Copy every line of the listing that holds the string "brown".

· · · · ·

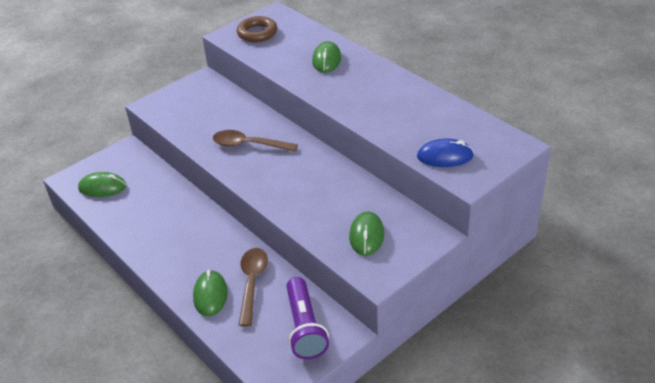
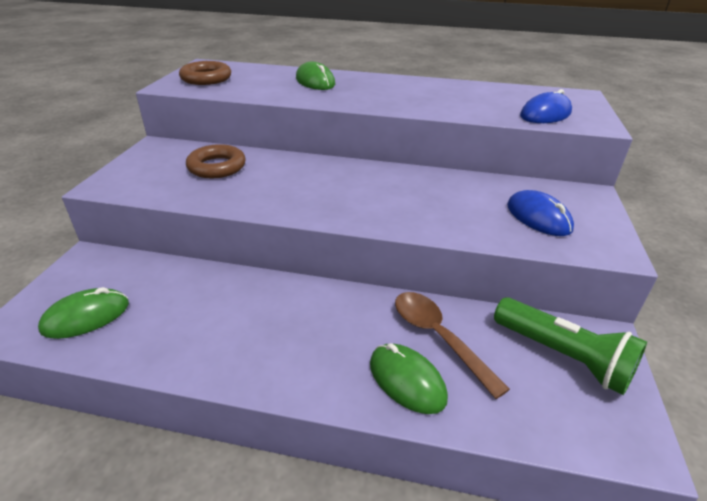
camera: 40 degrees left, 5 degrees down
(221, 112) = (217, 167): none -> brown ring
(249, 145) = (291, 184): brown spoon -> none
(305, 328) = (563, 356): purple flashlight -> green flashlight
(366, 235) = (538, 217): green mouse -> blue mouse

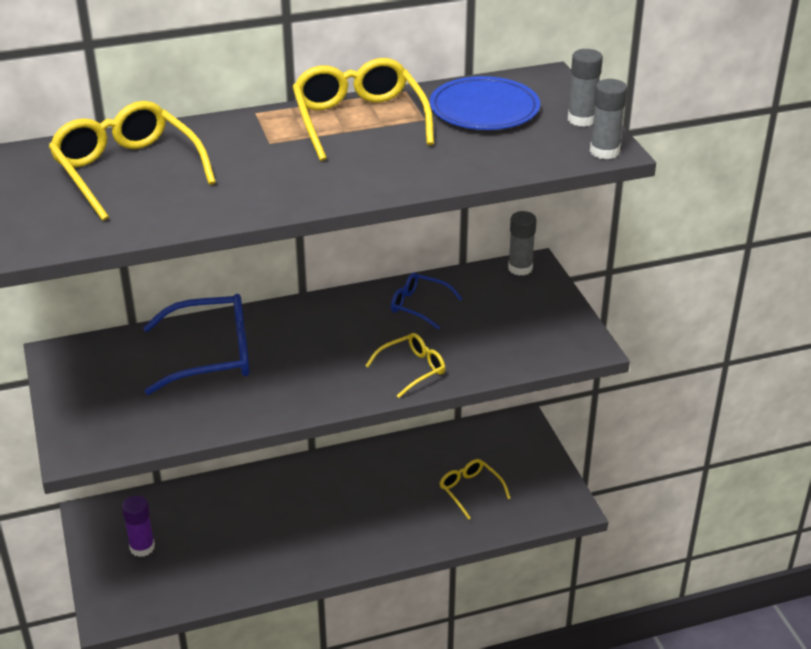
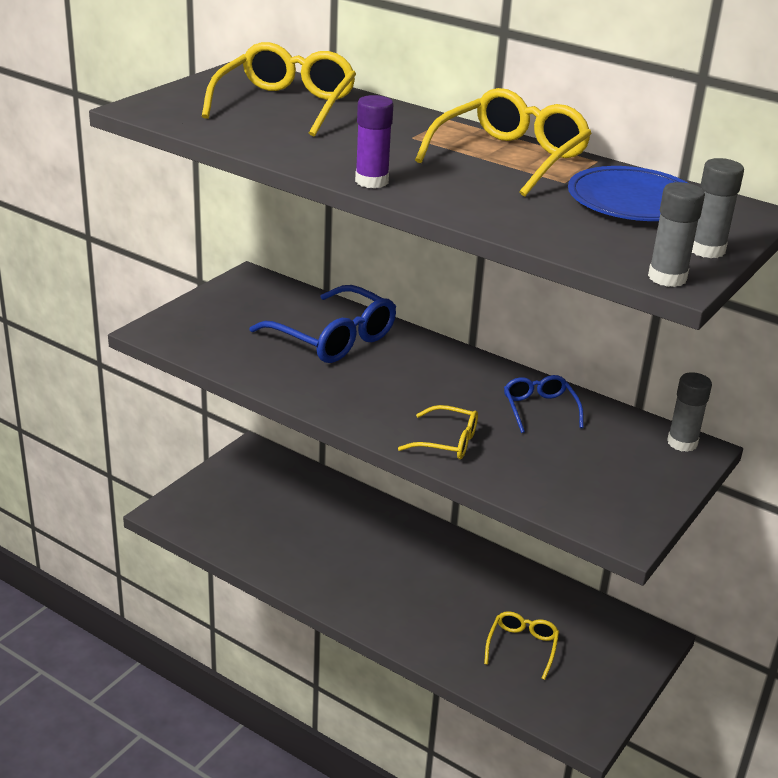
camera: 50 degrees right, 5 degrees down
(142, 547) = (247, 492): purple glue stick -> purple glue stick (371, 181)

· · · · ·

RESULT OF THE EXERCISE:
(221, 112) = (217, 167): none -> brown ring
(249, 145) = (291, 184): brown spoon -> none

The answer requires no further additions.